→ WHAT TO DO
Set down each of the records below exactly as it reads. No pictures go into the copy.

• • • • •

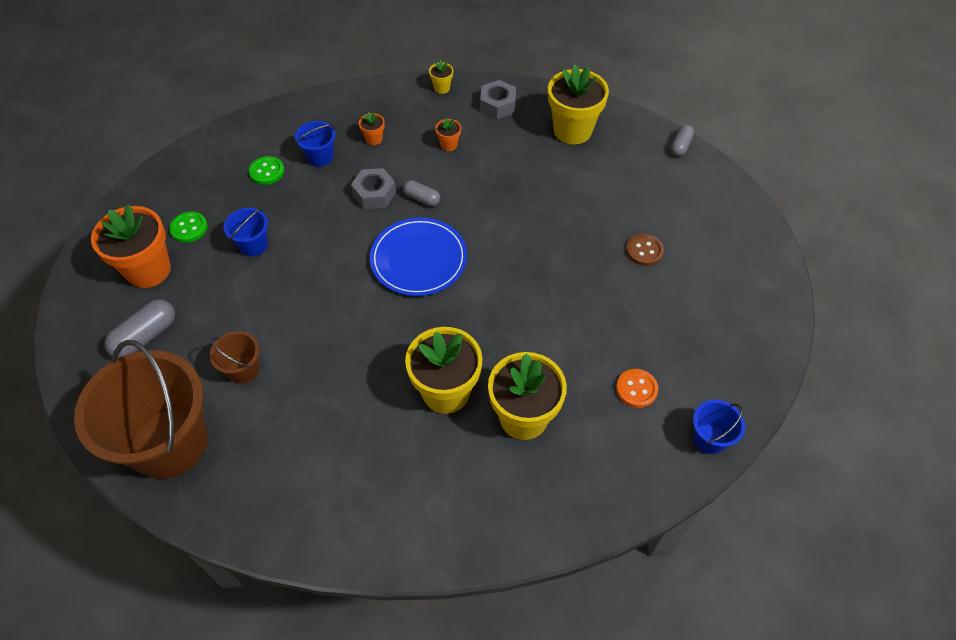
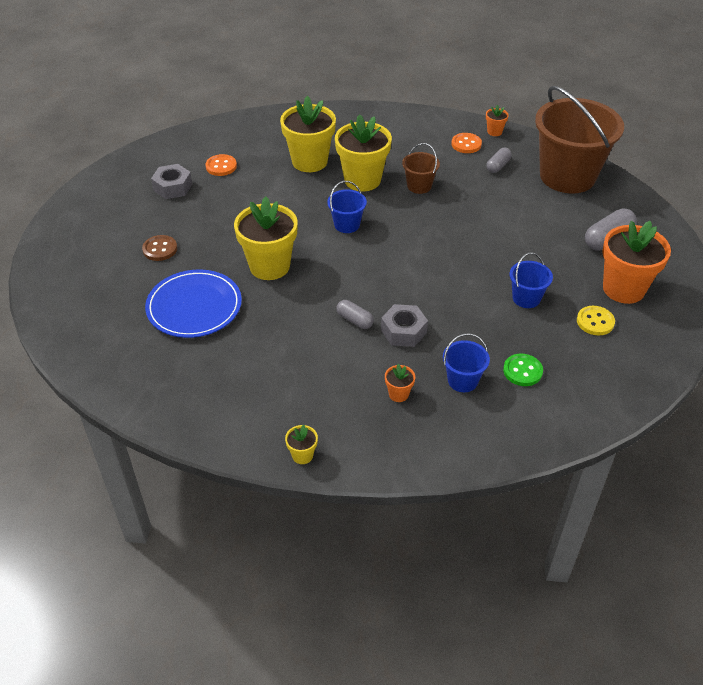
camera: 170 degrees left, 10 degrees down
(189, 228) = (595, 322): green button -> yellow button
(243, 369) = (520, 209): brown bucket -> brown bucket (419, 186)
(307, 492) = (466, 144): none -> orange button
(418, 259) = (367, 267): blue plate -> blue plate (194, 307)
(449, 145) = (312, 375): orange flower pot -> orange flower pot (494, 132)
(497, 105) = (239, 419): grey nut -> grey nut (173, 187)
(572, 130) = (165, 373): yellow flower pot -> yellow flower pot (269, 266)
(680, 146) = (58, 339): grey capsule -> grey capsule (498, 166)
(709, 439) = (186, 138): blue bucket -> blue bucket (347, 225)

• • • • •

→ RESULT FOR THIS TASK
camera: 170 degrees left, 10 degrees down
(189, 228) = (595, 322): green button -> yellow button
(243, 369) = (520, 209): brown bucket -> brown bucket (419, 186)
(307, 492) = (466, 144): none -> orange button
(418, 259) = (367, 267): blue plate -> blue plate (194, 307)
(449, 145) = (312, 375): orange flower pot -> orange flower pot (494, 132)
(497, 105) = (239, 419): grey nut -> grey nut (173, 187)
(572, 130) = (165, 373): yellow flower pot -> yellow flower pot (269, 266)
(680, 146) = (58, 339): grey capsule -> grey capsule (498, 166)
(709, 439) = (186, 138): blue bucket -> blue bucket (347, 225)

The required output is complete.